▶ [Work to be completed] Copy out each line of the data holding "square".

▶ [Data in this exercise]
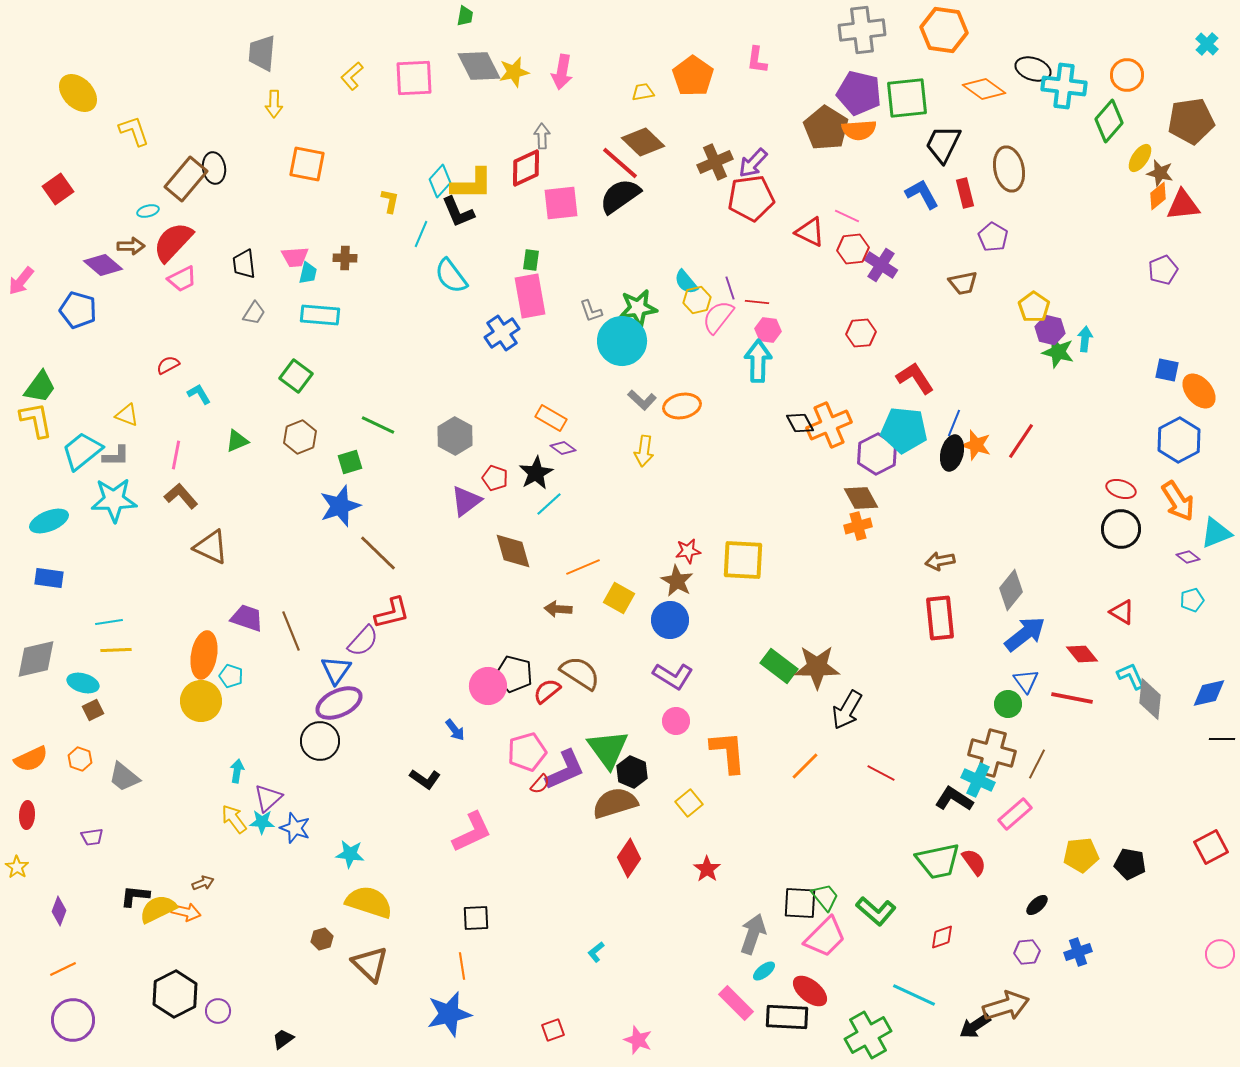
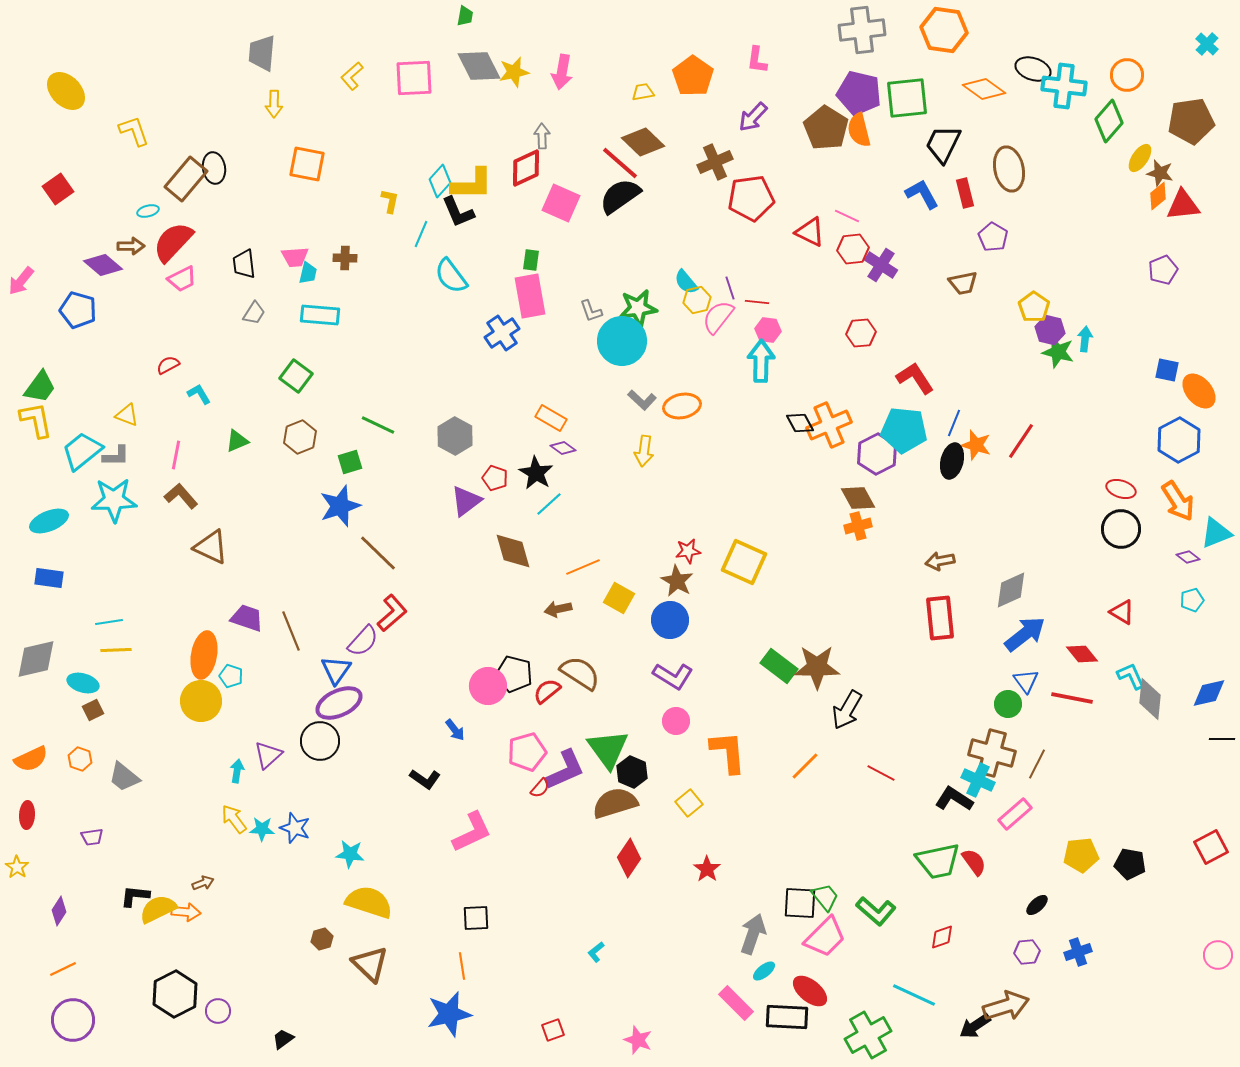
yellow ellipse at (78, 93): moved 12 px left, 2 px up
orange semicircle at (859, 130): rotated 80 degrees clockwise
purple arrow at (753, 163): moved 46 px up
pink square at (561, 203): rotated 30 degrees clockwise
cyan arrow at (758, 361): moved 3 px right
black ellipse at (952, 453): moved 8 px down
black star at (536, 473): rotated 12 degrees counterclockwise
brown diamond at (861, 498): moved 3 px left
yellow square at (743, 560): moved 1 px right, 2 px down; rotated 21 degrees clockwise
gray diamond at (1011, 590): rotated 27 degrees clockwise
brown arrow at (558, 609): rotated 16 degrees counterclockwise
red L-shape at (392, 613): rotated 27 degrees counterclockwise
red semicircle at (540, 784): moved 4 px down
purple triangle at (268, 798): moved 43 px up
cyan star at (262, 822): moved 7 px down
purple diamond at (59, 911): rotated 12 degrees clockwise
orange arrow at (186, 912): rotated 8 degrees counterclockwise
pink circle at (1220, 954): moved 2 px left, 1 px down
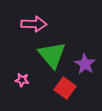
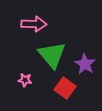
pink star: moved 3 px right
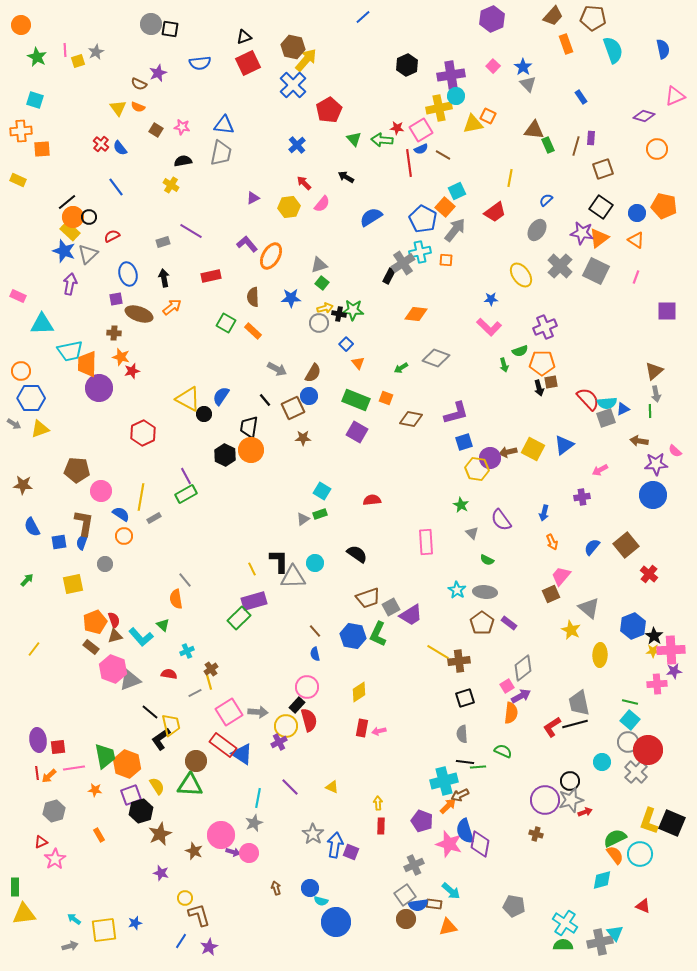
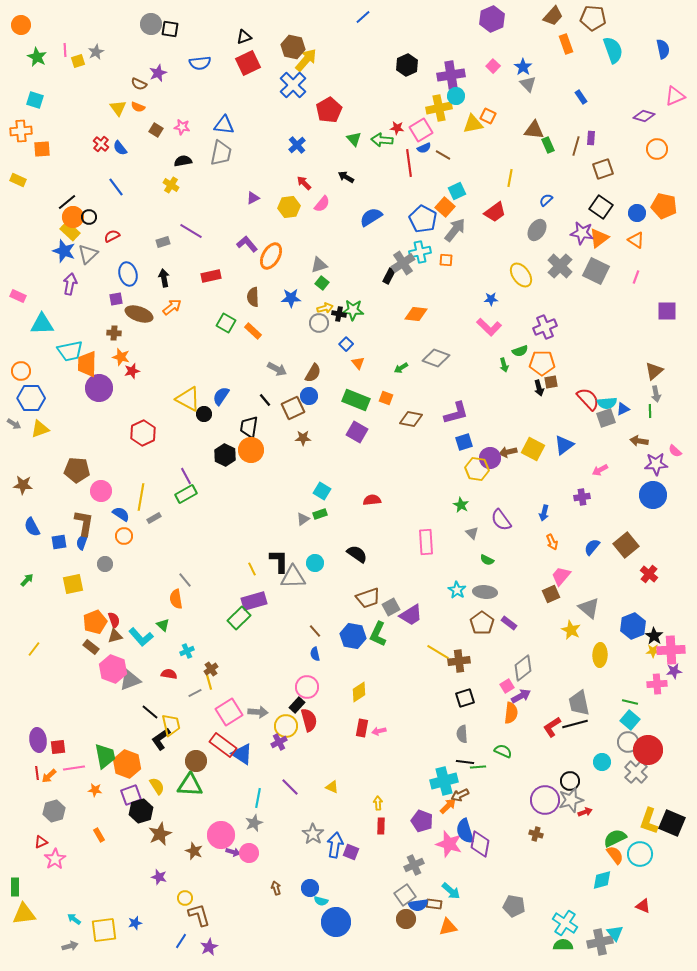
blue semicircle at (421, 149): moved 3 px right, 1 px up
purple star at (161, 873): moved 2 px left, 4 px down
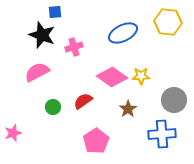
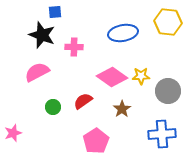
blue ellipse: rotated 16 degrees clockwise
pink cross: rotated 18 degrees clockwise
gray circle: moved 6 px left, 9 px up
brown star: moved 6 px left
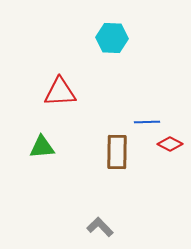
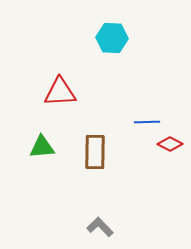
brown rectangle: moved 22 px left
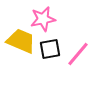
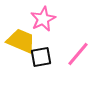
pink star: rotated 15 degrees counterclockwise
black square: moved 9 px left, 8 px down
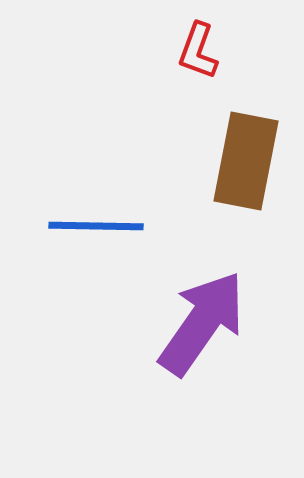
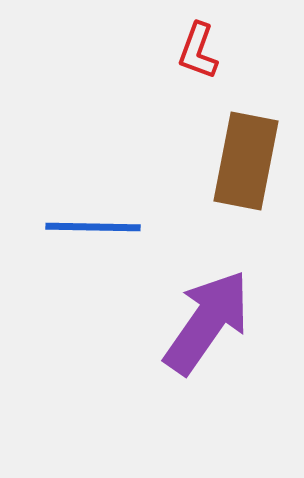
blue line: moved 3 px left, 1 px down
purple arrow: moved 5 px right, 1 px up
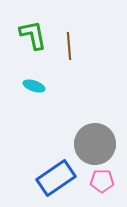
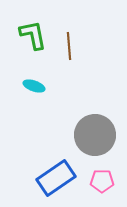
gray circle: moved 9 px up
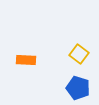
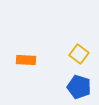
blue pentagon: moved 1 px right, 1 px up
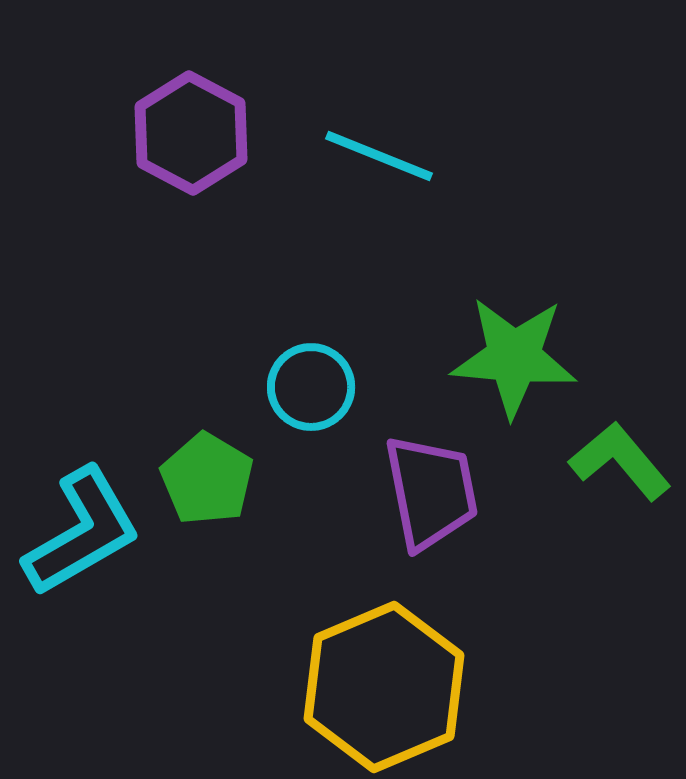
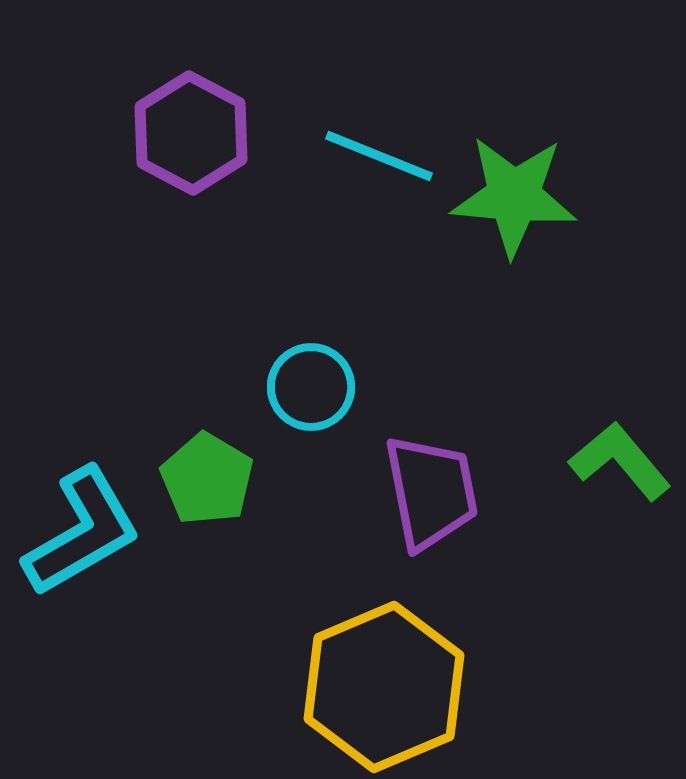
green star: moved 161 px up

▶ [Solution]
pink square at (561, 203): rotated 30 degrees clockwise
yellow square at (743, 560): moved 1 px right, 2 px down; rotated 21 degrees clockwise
black square: moved 9 px left, 8 px down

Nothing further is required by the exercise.